Source material START
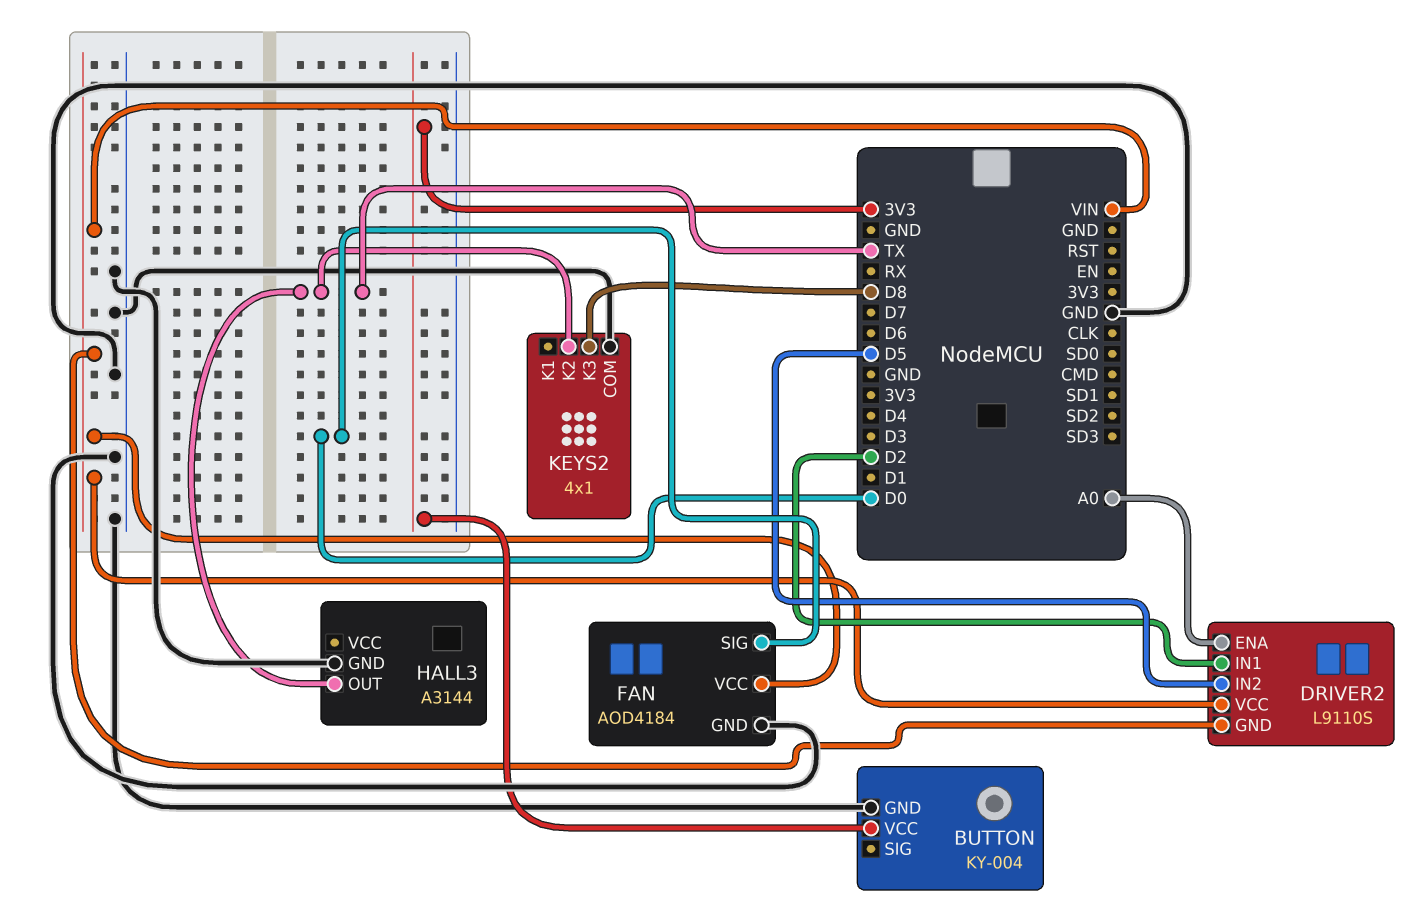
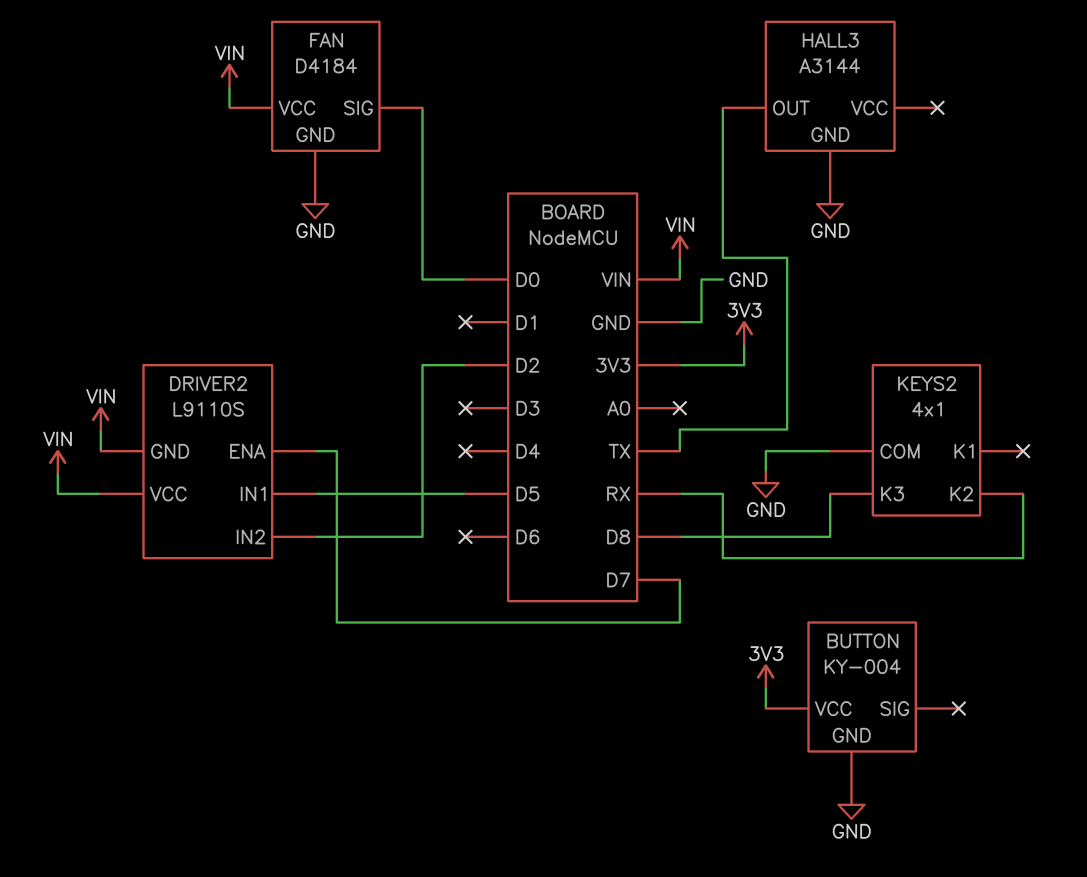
DRIVER2 pin ENA: A0 -> D7
DRIVER2 pin IN1: D2 -> D5
DRIVER2 pin IN2: D5 -> D2
FAN: AOD4184 -> D4184
KEYS2 pin K2: TX -> RX

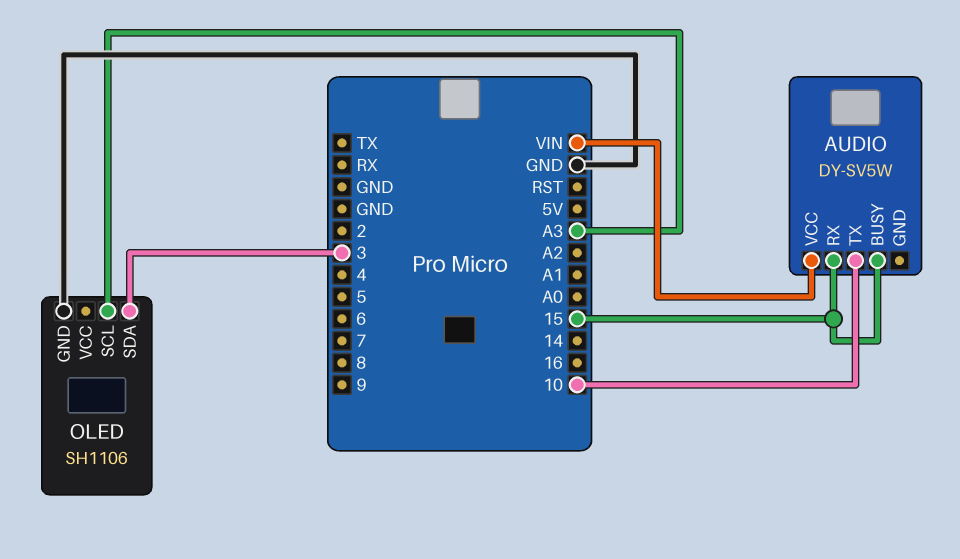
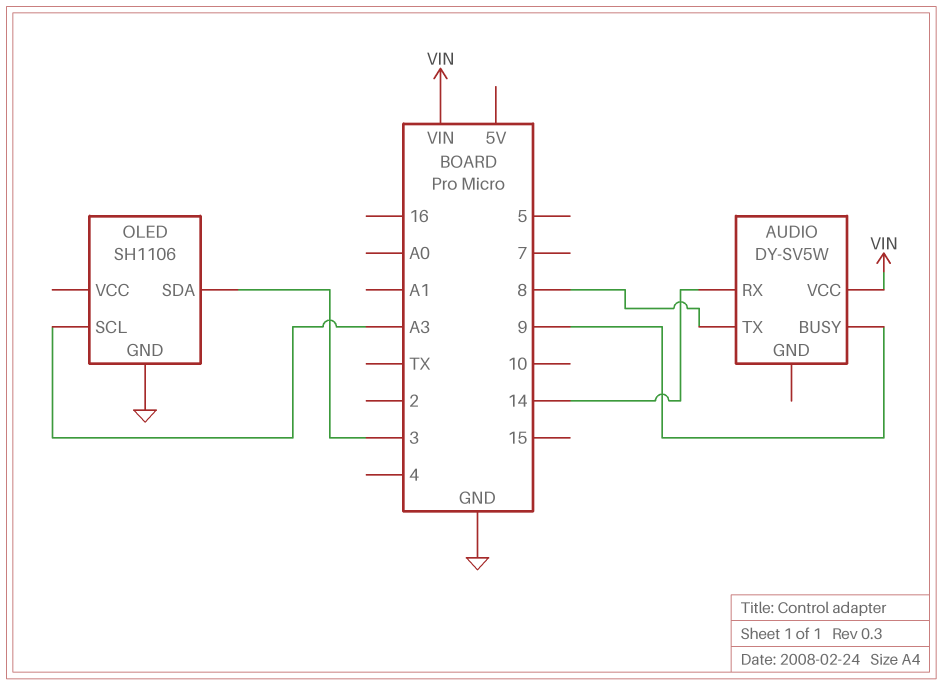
AUDIO pin BUSY: 15 -> 9
AUDIO pin RX: 15 -> 14
AUDIO pin TX: 10 -> 8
Source material END
## Task to carry out
How many lines in the listing above contain "AUDIO"? Give only the number.

## Problem solution
3